◆ What to produce: Only the lines from the one that contains "in_second: [538, 537]" through the last line of the data below should be duplicated, exactly and without pictures.

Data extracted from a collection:
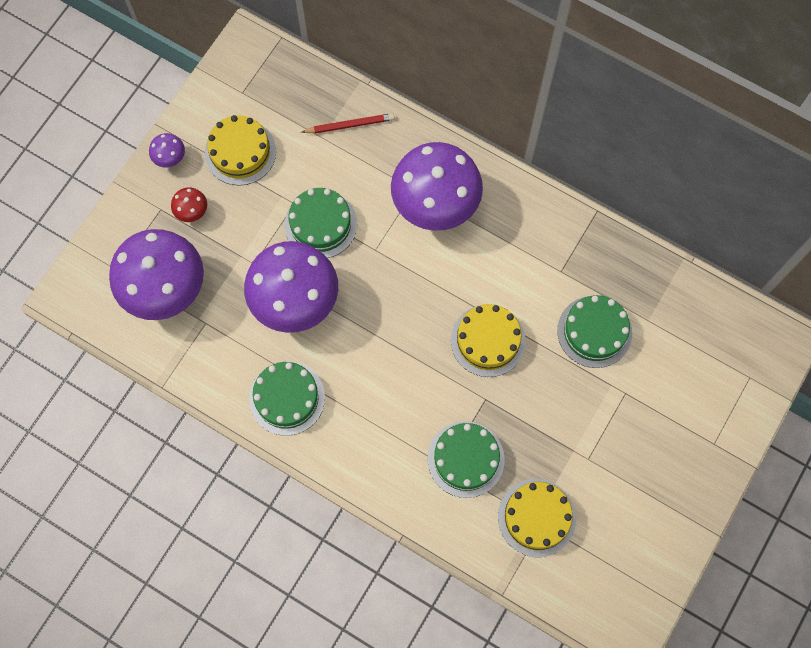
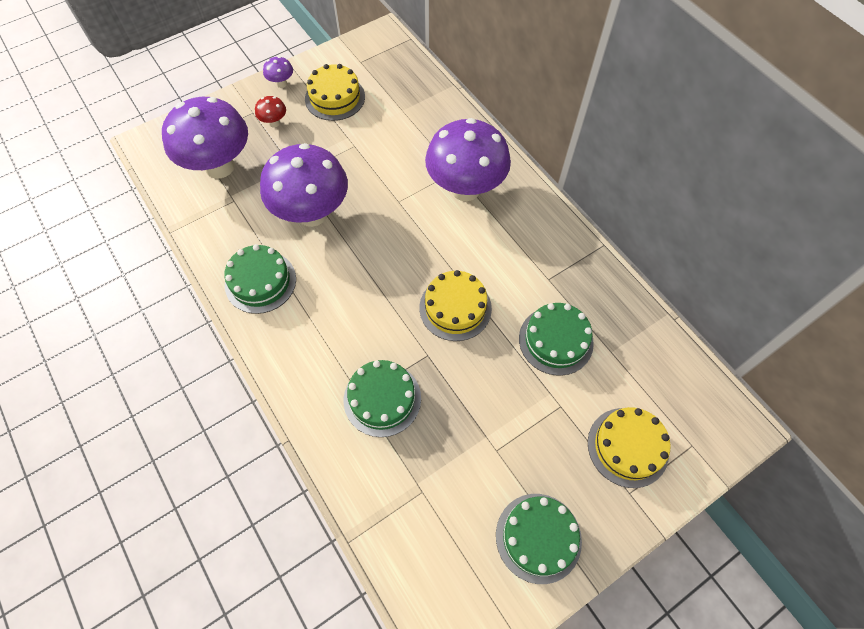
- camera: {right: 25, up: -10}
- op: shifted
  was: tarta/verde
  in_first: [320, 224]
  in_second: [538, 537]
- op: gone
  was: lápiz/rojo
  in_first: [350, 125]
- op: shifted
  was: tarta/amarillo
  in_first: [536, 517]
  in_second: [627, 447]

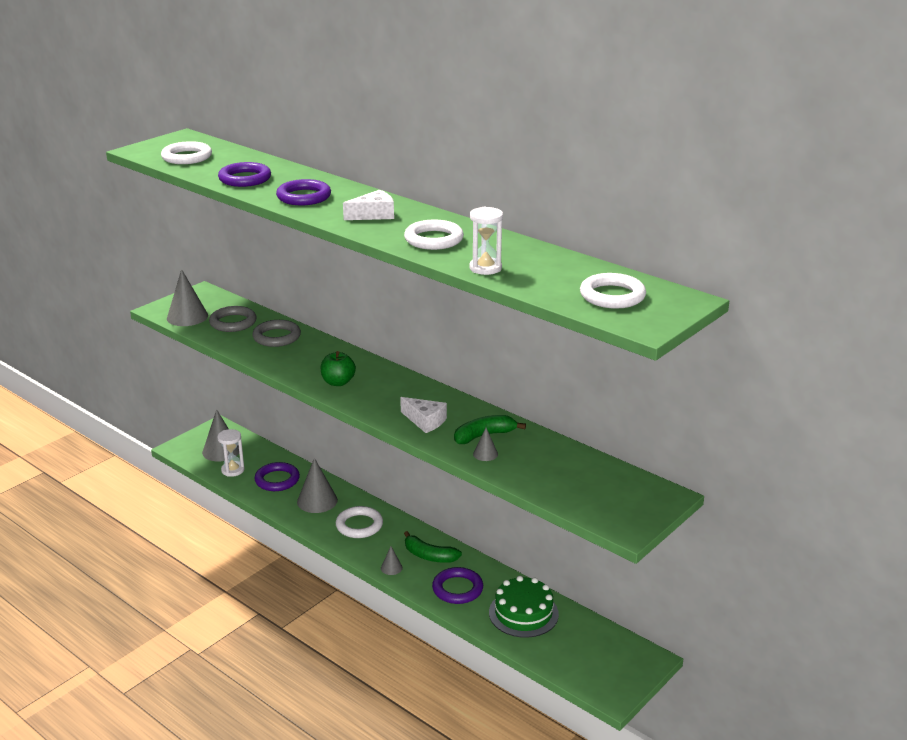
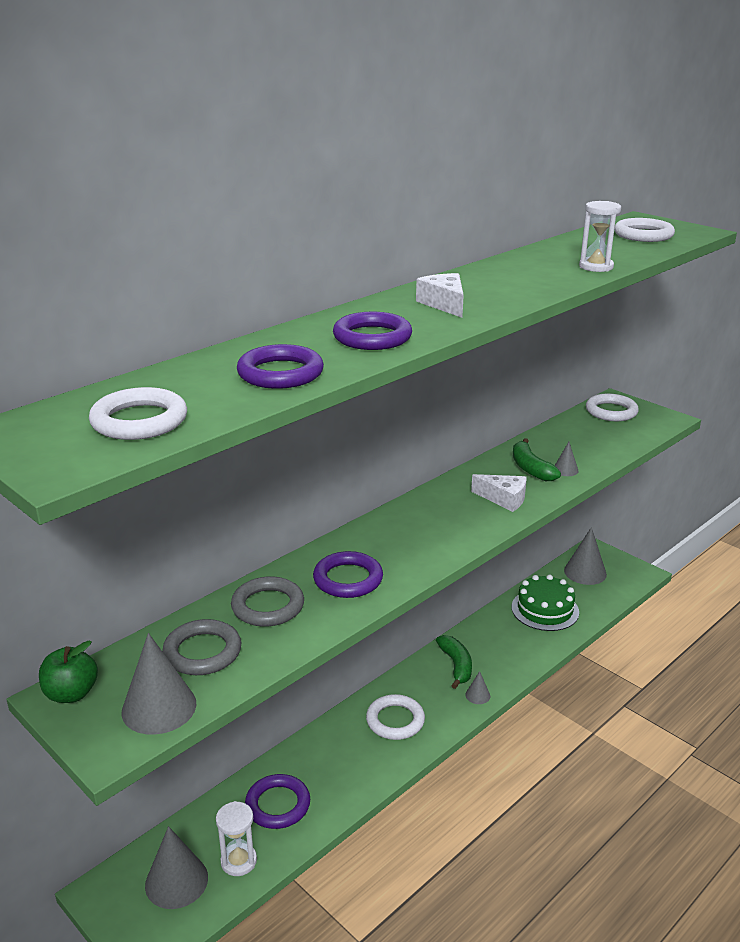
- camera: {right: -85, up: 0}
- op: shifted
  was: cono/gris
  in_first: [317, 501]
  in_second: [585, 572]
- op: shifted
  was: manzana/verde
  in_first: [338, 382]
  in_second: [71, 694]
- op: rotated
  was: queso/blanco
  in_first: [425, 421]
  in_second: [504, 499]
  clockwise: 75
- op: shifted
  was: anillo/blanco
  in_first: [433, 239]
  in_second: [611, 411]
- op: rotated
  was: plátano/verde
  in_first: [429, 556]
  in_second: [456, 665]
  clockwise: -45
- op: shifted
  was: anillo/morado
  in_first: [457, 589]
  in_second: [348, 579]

◆ Reply:
  in_second: [538, 537]
- op: gone
  was: lápiz/rojo
  in_first: [350, 125]
- op: shifted
  was: tarta/amarillo
  in_first: [536, 517]
  in_second: [627, 447]

- camera: {right: -85, up: 0}
- op: shifted
  was: cono/gris
  in_first: [317, 501]
  in_second: [585, 572]
- op: shifted
  was: manzana/verde
  in_first: [338, 382]
  in_second: [71, 694]
- op: rotated
  was: queso/blanco
  in_first: [425, 421]
  in_second: [504, 499]
  clockwise: 75
- op: shifted
  was: anillo/blanco
  in_first: [433, 239]
  in_second: [611, 411]
- op: rotated
  was: plátano/verde
  in_first: [429, 556]
  in_second: [456, 665]
  clockwise: -45
- op: shifted
  was: anillo/morado
  in_first: [457, 589]
  in_second: [348, 579]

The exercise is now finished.